╭──

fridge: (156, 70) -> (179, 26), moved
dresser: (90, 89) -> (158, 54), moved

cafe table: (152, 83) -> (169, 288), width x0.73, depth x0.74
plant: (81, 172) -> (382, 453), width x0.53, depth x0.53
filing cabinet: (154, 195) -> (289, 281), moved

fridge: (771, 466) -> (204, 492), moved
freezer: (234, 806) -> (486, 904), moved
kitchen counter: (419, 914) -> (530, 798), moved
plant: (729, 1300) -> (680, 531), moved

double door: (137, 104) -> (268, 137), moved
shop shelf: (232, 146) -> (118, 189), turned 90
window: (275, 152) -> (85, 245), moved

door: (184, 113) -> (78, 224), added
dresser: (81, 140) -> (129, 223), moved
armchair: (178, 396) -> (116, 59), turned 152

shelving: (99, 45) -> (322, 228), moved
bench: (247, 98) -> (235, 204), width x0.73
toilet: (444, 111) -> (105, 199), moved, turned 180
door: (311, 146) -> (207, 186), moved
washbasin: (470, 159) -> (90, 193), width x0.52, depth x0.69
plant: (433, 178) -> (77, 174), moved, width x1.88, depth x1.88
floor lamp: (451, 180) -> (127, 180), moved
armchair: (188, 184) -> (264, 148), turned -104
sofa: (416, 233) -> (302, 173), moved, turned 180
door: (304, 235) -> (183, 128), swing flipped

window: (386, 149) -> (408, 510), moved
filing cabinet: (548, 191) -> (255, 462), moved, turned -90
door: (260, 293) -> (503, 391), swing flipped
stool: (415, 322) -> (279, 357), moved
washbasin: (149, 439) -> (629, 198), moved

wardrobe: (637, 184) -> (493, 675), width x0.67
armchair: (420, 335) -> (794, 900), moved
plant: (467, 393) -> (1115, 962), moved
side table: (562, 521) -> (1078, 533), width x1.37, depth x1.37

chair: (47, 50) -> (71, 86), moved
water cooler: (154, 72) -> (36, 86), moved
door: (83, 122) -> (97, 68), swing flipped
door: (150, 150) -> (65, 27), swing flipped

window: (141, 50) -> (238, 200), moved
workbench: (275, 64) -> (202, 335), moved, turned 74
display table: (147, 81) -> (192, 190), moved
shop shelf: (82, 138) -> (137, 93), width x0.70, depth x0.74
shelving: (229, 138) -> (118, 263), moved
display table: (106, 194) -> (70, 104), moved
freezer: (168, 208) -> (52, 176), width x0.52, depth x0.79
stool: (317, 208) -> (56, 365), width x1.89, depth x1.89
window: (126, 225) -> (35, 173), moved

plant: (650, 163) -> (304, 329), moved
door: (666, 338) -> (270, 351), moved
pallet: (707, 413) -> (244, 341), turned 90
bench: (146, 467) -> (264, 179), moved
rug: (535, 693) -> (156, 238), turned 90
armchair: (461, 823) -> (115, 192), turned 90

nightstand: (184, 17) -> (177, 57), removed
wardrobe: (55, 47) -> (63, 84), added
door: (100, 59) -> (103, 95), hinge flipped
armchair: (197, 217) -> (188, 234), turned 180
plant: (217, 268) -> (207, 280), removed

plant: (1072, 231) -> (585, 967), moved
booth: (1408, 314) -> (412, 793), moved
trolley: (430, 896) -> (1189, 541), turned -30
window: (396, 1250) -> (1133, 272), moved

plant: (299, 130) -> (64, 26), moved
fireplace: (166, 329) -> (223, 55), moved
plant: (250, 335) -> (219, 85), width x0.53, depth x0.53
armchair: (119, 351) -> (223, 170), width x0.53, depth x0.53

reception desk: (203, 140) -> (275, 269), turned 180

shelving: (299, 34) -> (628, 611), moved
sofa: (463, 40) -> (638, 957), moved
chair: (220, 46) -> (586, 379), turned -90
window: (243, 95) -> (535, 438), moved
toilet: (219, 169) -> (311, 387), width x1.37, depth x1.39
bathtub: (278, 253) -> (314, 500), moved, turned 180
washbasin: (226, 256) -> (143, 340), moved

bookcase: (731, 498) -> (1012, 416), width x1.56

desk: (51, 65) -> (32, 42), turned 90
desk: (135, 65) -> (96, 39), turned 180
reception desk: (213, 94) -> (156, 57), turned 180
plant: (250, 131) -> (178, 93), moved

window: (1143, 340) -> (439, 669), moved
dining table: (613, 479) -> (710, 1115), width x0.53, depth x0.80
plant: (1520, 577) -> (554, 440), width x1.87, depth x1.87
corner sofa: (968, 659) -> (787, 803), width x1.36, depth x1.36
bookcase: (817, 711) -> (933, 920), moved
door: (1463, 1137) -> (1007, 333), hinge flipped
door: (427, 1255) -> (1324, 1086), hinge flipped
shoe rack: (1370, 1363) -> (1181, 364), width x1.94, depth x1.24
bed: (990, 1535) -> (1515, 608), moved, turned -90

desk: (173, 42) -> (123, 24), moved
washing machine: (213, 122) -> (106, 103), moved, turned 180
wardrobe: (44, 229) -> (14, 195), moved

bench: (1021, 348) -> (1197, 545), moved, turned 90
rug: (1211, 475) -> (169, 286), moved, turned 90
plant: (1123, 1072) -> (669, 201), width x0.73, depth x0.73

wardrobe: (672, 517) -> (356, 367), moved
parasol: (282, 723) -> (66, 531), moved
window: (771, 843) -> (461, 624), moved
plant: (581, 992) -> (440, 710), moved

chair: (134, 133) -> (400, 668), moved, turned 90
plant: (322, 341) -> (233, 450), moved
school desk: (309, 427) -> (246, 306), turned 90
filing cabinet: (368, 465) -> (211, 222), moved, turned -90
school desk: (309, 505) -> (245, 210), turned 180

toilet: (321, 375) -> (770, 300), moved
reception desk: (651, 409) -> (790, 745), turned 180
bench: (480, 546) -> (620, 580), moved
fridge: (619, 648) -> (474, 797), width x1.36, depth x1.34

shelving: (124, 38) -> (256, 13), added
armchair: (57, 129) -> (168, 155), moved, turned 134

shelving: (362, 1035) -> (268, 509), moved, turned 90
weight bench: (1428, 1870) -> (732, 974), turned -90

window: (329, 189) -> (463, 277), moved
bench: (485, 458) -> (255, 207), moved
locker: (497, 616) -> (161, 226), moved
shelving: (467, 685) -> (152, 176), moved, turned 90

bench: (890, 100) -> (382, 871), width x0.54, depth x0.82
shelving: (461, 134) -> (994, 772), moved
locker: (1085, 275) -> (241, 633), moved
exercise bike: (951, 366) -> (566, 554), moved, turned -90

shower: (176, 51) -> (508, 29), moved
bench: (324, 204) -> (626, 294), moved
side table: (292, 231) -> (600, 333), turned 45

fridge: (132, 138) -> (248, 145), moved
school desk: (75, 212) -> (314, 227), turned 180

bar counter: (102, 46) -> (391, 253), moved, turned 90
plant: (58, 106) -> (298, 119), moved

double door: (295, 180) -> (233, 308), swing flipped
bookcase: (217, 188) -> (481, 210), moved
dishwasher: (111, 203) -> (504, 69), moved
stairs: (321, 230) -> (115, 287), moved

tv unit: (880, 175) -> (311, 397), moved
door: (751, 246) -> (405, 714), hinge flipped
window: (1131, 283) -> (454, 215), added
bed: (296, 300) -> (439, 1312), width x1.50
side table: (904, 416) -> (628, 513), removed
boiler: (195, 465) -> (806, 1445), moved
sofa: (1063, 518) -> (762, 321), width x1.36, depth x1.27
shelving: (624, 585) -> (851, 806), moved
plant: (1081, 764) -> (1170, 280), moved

╰──

■ **Assignment**: Copy each line of the records that contains the word "washbasin".

■ **Output**:
washbasin: (470, 159) -> (90, 193), width x0.52, depth x0.69
washbasin: (149, 439) -> (629, 198), moved
washbasin: (226, 256) -> (143, 340), moved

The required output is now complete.